RECORDS TO USE —
•••

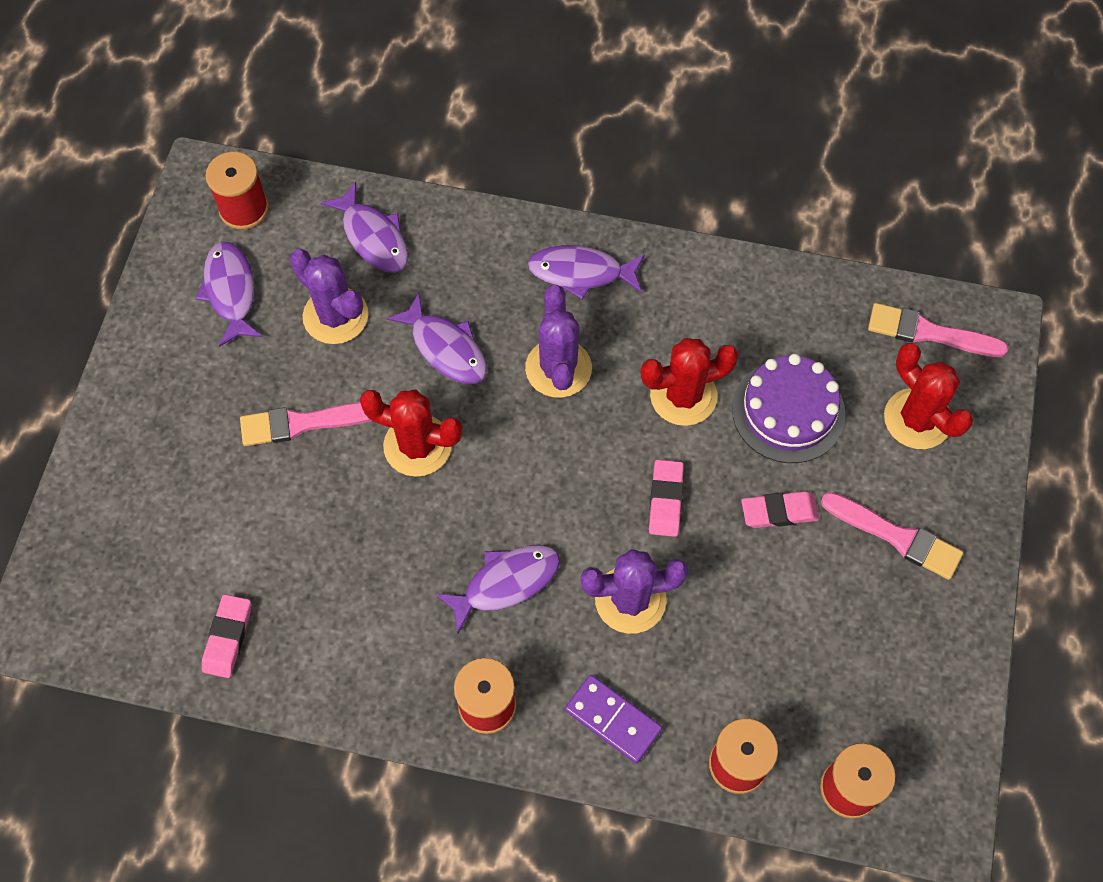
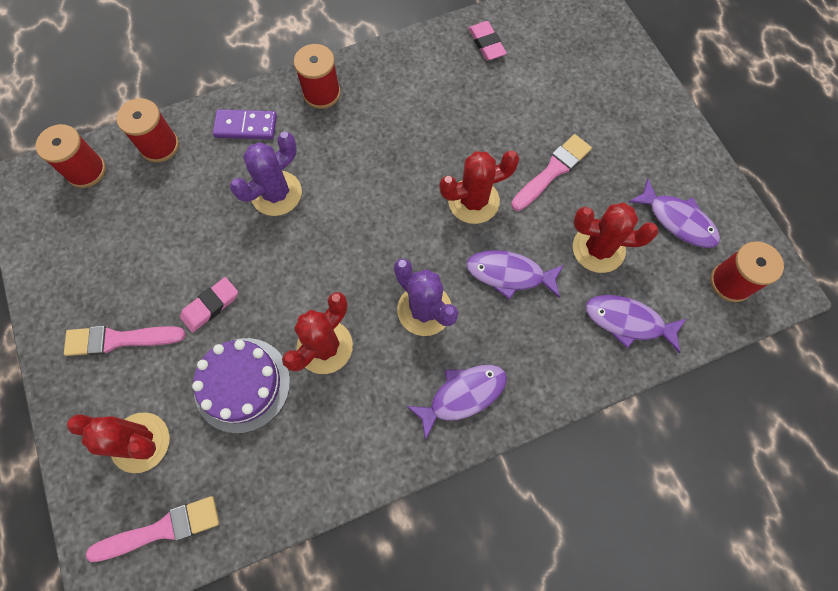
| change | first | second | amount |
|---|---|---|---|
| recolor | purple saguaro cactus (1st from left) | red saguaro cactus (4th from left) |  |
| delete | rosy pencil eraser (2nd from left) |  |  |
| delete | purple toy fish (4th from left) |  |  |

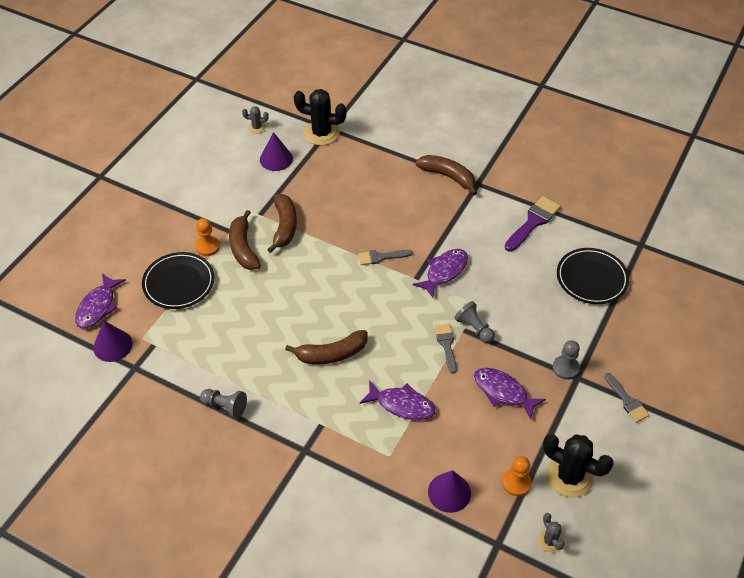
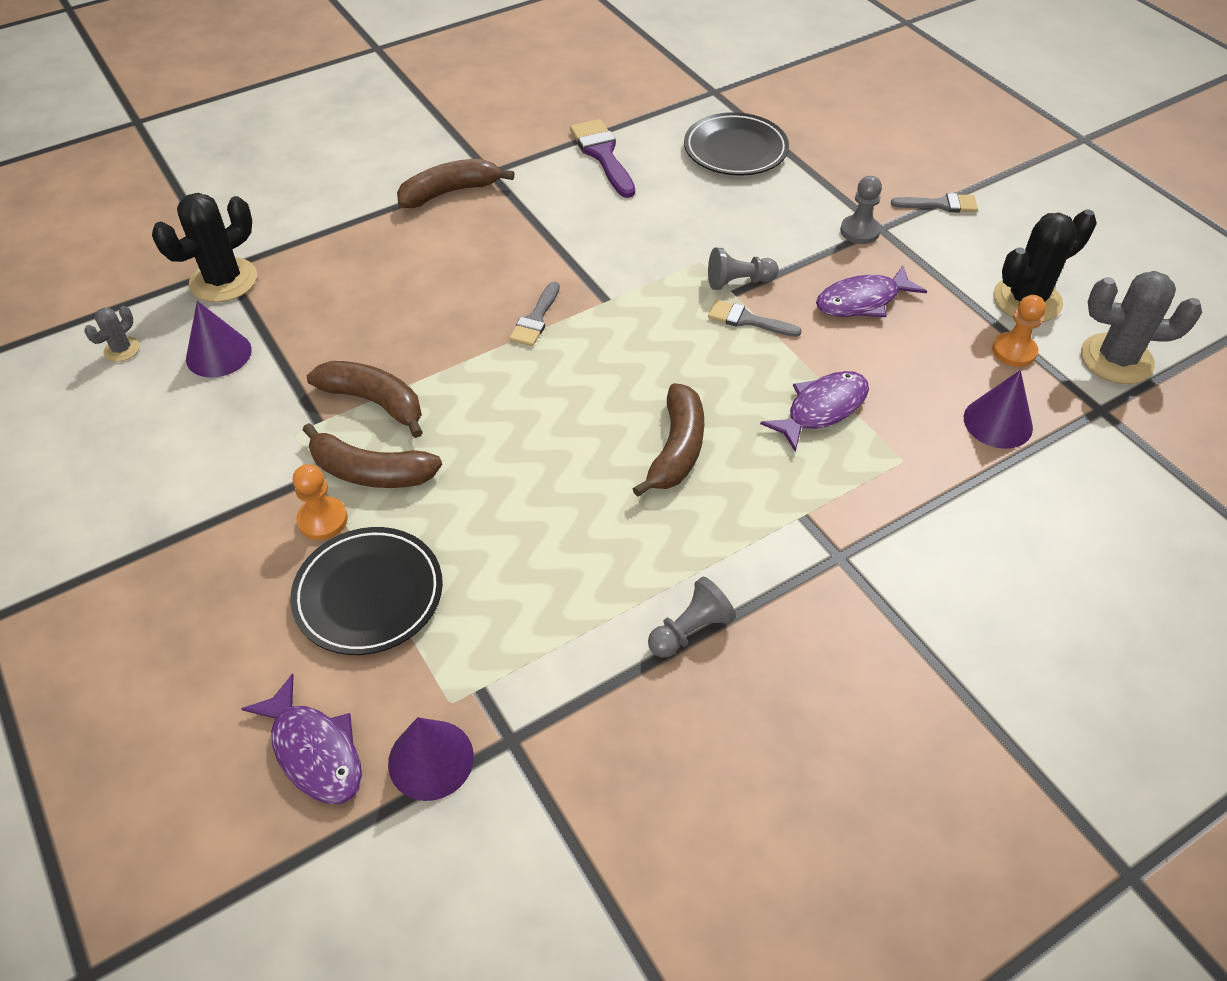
| change | first | second | amount |
|---|---|---|---|
| delete | purple toy fish (3rd from left) |  |  |
| resize | ash-grey saguaro cactus (2nd from left) |  | x2.02 |

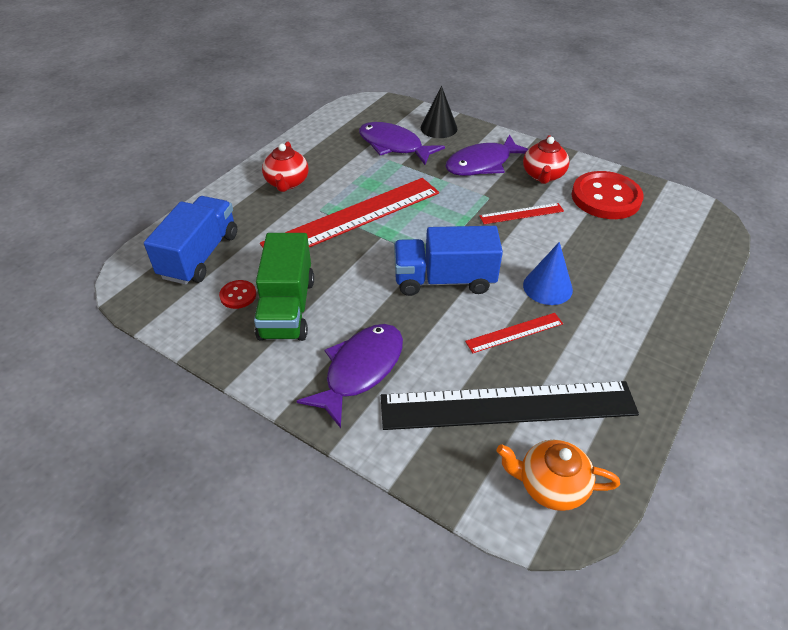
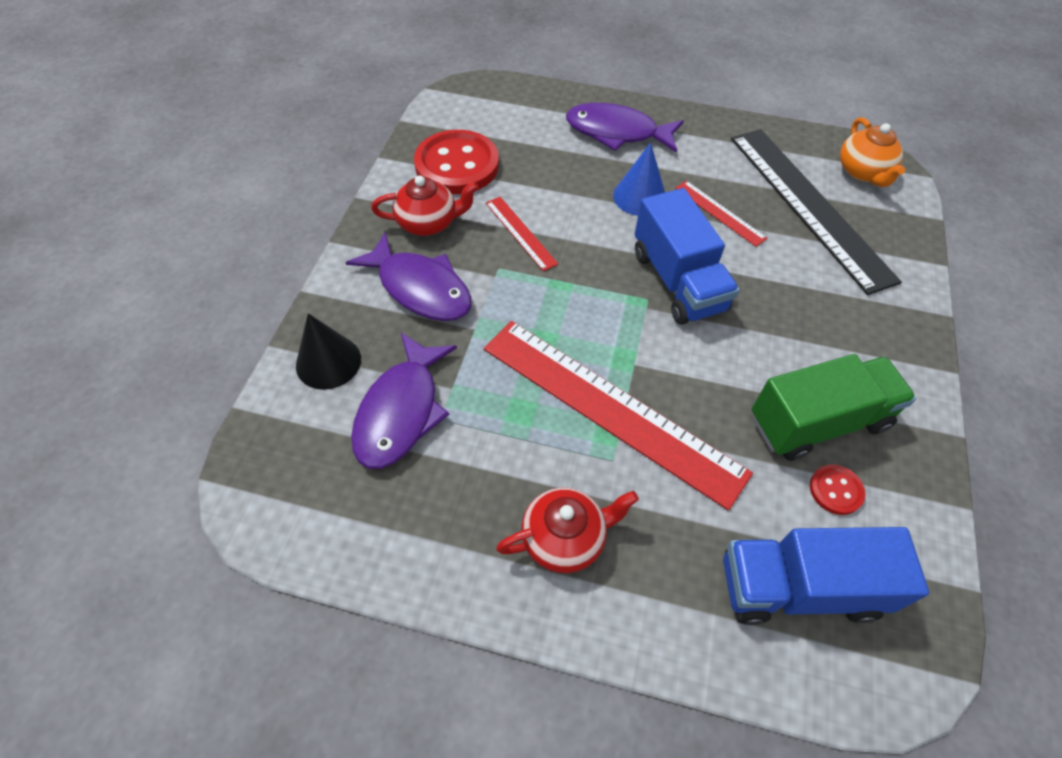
| change | first | second | amount |
|---|---|---|---|
| move | purple toy fish (1st from left in the first image) | purple toy fish (3rd from left) |  |

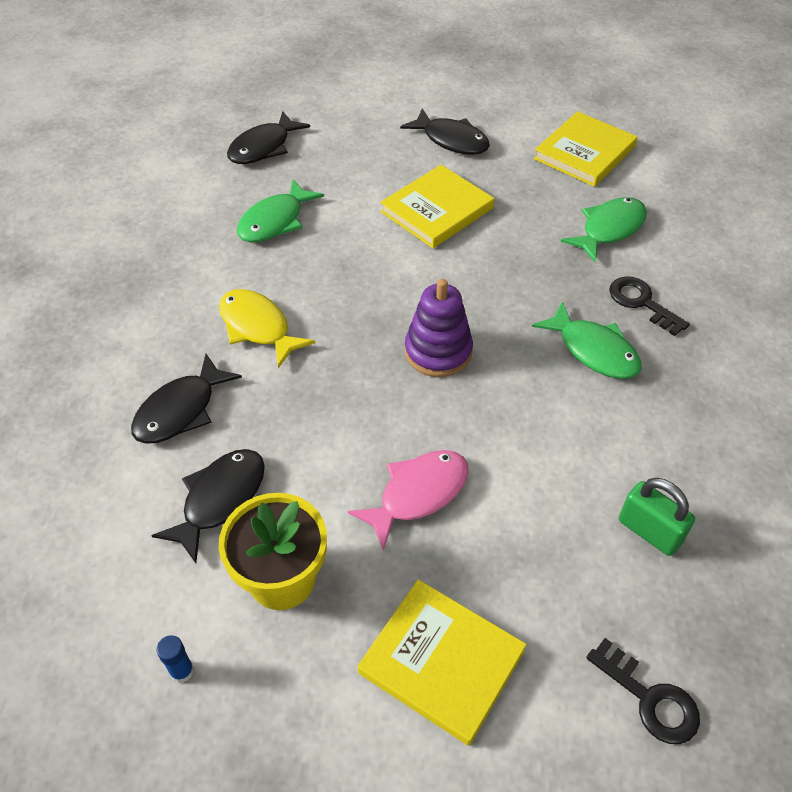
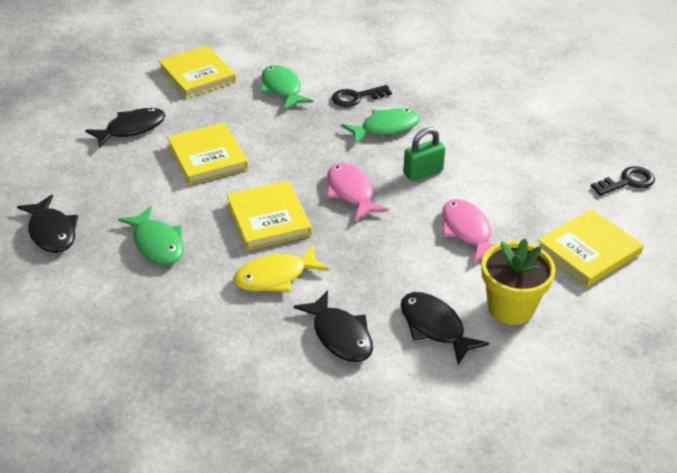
| change | first | second | amount |
|---|---|---|---|
| replace | purple stacking rings | rosy toy fish (1st from left) |  |
| move | green small lock |  |  |
| delete | royal blue stick of glue |  |  |
| insert |  | bright yellow book (3rd from left) |  |

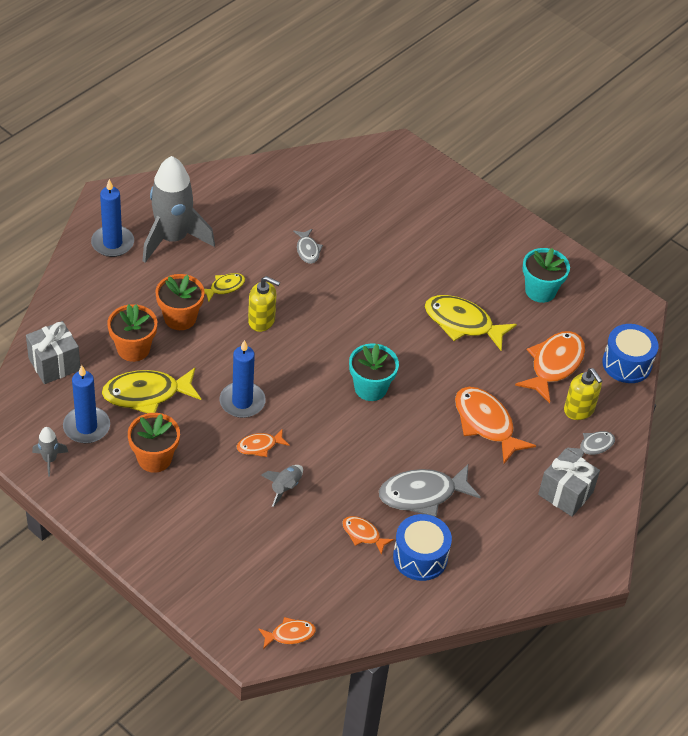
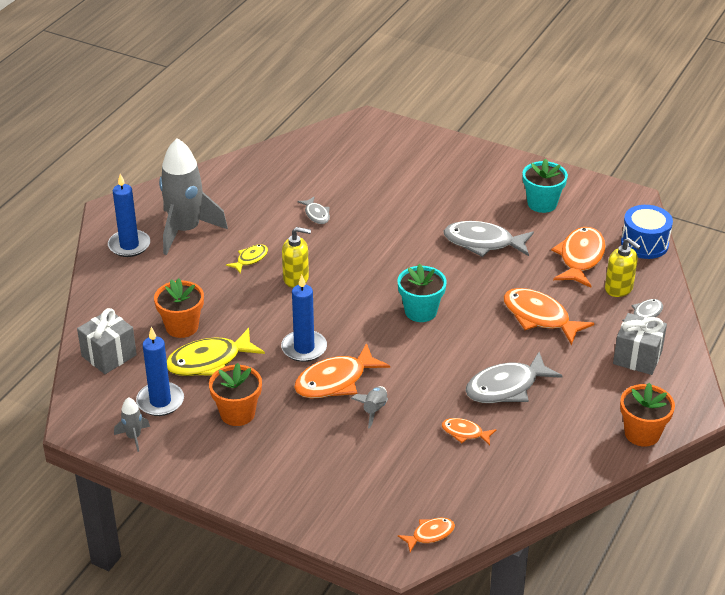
| change | first | second | amount |
|---|---|---|---|
| move | orange potted plant (3rd from left) |  |  |
| recolor | bright yellow toy fish (3rd from left) | ash-grey toy fish (2nd from left) |  |
| resize | orange toy fish (1st from left) |  | x1.90 |
| delete | royal blue snare drum (1st from left) |  |  |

•••

PROMPT —
Take the lines above from the top of the records through the one with "delete | rosy" and repeat them exactly, without any pictures.

EXERCISE RESPONSE —
| change | first | second | amount |
|---|---|---|---|
| recolor | purple saguaro cactus (1st from left) | red saguaro cactus (4th from left) |  |
| delete | rosy pencil eraser (2nd from left) |  |  |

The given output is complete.